DESCRIPTION OF THE TASK –
Search the entries below for the string "cone" and copy the lines that hold it.

──────── INFORMATION SHOWN ────────

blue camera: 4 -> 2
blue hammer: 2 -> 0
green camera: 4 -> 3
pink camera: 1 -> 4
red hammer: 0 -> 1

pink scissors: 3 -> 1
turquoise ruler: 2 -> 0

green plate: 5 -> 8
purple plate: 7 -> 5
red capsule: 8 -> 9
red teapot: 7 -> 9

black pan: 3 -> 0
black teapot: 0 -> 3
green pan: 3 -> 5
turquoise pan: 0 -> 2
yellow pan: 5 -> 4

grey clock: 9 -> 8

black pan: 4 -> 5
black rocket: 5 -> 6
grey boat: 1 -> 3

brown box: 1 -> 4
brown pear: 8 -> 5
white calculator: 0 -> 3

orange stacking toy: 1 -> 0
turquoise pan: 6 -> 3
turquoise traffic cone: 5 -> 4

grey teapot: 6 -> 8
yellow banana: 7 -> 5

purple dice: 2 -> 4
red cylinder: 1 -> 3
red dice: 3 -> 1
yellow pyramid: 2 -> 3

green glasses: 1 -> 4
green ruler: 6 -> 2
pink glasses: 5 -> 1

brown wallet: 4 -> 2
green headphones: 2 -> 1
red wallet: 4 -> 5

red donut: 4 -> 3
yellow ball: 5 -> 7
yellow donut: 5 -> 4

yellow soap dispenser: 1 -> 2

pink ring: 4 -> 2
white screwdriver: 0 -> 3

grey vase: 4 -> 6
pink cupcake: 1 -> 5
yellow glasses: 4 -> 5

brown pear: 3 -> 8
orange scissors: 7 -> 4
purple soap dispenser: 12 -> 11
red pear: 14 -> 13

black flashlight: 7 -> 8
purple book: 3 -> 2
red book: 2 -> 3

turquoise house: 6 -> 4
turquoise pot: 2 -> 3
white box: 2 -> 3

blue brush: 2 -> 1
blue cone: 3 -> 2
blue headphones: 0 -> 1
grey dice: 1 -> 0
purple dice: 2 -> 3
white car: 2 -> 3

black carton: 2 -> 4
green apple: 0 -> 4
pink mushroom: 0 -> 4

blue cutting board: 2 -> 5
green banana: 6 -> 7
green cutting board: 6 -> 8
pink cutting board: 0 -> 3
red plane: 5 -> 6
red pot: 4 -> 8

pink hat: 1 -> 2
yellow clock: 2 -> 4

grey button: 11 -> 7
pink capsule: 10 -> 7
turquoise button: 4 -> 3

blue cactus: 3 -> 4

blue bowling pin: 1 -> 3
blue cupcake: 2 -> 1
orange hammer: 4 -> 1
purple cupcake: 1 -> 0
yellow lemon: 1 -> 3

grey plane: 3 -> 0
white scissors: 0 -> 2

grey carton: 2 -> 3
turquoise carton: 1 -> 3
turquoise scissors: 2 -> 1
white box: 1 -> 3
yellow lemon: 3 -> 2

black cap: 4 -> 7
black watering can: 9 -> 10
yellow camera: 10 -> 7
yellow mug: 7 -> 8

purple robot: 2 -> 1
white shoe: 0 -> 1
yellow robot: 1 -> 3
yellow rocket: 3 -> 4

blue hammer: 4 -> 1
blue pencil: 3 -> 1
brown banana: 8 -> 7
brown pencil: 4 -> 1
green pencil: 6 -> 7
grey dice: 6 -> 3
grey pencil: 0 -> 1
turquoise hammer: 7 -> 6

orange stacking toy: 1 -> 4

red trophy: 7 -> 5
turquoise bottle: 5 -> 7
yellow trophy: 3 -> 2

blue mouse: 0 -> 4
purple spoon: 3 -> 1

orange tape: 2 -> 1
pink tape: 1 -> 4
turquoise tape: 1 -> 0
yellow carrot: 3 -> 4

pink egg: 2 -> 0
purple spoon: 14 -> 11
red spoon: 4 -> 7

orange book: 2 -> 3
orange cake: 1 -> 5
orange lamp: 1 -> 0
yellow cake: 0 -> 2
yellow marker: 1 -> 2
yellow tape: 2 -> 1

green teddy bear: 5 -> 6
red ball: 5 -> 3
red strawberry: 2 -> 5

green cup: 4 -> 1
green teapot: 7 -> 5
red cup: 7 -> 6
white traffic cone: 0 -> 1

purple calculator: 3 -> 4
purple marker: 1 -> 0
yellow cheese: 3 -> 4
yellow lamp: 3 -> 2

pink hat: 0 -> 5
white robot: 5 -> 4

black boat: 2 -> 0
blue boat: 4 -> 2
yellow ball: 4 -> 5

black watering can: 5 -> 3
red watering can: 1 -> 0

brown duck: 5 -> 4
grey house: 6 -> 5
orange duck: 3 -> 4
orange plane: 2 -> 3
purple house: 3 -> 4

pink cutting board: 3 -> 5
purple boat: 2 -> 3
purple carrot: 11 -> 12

────────

RESPONSE TO THIS TASK –
turquoise traffic cone: 5 -> 4
blue cone: 3 -> 2
white traffic cone: 0 -> 1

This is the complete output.